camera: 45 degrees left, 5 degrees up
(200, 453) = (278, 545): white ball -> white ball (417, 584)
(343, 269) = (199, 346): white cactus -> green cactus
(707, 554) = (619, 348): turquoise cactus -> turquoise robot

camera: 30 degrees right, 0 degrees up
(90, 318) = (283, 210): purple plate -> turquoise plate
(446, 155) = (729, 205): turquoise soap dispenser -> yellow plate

==================================================

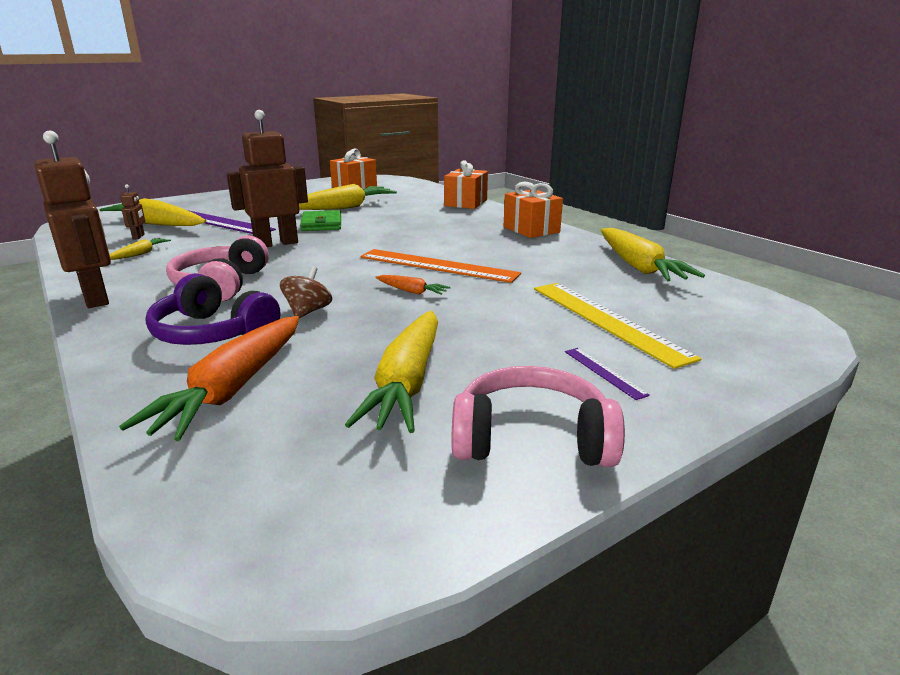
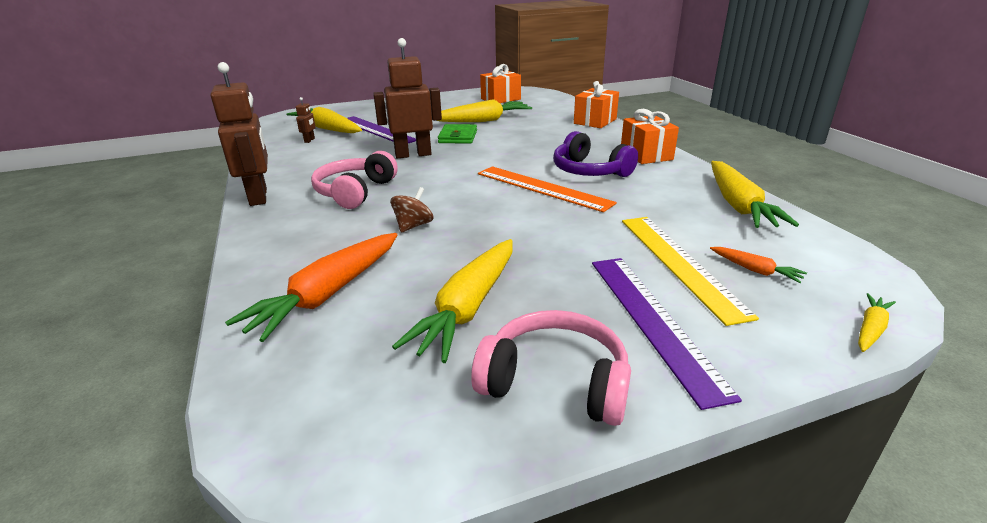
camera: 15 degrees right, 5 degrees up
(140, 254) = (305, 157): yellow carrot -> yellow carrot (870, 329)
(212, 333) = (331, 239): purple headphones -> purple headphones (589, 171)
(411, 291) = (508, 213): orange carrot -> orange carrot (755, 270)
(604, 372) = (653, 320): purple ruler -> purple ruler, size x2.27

==================================================

» **EXERCISE OBJECTIVE**
Tally the lines in the records that contain "carrot", then give only the tally.

» **SOLUTION FOR THIS TASK**
2